**Request**. In which lines of the data does the string "semicircle" appear? Copy every one.
── Provided records
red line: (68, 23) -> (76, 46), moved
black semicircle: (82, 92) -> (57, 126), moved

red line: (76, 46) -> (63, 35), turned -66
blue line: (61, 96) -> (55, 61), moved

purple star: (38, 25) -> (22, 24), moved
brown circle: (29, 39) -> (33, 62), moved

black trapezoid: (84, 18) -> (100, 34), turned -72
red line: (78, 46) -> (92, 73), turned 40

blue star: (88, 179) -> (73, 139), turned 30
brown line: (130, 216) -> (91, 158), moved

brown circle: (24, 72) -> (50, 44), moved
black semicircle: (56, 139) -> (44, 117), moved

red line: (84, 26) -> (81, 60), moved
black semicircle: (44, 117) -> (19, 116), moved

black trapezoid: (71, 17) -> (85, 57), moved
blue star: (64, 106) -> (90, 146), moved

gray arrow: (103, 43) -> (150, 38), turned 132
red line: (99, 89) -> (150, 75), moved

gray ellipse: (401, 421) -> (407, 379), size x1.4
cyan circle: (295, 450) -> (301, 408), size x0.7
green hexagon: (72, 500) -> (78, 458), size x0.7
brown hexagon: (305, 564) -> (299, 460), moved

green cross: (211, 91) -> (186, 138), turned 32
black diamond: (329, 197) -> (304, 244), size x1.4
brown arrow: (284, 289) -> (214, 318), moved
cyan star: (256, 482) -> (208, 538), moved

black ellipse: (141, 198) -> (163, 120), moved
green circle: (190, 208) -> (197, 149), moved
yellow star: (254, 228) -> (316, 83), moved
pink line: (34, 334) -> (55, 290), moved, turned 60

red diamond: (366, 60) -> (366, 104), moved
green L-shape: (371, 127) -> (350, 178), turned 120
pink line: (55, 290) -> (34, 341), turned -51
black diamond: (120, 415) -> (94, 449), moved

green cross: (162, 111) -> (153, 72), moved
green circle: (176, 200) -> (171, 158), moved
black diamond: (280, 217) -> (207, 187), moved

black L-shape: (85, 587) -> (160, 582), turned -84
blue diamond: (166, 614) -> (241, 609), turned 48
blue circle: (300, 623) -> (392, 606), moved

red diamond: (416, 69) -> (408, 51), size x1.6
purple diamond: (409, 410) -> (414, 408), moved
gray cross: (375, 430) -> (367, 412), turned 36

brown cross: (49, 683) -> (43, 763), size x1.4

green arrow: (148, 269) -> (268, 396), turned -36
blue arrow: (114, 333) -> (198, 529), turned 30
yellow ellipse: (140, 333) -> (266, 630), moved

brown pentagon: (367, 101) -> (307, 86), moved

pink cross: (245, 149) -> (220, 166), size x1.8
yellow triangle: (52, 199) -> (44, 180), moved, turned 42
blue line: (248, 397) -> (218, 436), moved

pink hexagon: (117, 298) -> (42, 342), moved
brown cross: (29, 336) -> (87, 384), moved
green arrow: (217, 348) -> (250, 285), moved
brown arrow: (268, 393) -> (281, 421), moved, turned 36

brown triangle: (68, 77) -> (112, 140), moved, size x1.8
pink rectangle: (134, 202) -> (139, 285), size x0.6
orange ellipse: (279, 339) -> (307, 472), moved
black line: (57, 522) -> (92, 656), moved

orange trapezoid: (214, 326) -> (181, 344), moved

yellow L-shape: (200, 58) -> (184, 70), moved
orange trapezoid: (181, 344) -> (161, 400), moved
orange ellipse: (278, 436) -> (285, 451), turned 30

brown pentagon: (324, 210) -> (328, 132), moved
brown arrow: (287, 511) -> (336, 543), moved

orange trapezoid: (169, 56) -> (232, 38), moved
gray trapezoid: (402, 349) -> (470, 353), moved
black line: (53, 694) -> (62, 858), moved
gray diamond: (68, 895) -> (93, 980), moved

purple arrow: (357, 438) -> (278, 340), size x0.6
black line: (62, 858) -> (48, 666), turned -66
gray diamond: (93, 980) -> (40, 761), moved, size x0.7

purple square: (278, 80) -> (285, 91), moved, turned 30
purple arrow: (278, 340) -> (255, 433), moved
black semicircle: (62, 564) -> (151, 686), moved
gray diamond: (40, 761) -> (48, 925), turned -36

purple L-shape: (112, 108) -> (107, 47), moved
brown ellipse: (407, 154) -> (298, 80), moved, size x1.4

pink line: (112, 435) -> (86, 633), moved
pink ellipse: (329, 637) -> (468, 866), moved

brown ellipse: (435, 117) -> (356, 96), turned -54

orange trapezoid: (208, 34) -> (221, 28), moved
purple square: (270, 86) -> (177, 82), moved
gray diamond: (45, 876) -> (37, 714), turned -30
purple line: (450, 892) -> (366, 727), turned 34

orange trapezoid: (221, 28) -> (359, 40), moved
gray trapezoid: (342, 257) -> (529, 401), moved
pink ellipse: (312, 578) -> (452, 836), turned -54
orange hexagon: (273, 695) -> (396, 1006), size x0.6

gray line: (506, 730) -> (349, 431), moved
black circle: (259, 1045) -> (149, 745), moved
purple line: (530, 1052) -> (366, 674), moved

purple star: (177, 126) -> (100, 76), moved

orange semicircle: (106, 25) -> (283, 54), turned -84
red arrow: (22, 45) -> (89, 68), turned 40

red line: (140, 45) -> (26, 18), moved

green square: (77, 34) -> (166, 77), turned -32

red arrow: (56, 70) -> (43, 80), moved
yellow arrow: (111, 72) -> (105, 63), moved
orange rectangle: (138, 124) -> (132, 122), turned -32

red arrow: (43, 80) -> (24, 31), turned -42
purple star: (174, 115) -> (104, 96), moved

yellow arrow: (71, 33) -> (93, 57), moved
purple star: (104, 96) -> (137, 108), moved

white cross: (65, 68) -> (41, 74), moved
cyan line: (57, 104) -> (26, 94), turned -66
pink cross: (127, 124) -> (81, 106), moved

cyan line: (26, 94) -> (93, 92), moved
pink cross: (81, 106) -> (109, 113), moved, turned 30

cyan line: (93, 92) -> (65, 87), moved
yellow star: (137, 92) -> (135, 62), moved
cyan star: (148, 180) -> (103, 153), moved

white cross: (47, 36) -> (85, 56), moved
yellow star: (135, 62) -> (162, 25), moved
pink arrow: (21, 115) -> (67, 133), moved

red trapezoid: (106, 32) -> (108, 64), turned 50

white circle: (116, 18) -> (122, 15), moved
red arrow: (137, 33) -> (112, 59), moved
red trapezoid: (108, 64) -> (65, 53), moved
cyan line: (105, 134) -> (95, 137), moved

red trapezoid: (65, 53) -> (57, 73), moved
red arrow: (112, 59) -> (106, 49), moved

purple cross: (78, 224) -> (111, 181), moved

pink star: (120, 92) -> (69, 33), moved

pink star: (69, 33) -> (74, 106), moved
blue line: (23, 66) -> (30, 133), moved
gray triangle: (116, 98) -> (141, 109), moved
────
**Problem solution**.
black semicircle: (82, 92) -> (57, 126), moved
black semicircle: (56, 139) -> (44, 117), moved
black semicircle: (44, 117) -> (19, 116), moved
black semicircle: (62, 564) -> (151, 686), moved
orange semicircle: (106, 25) -> (283, 54), turned -84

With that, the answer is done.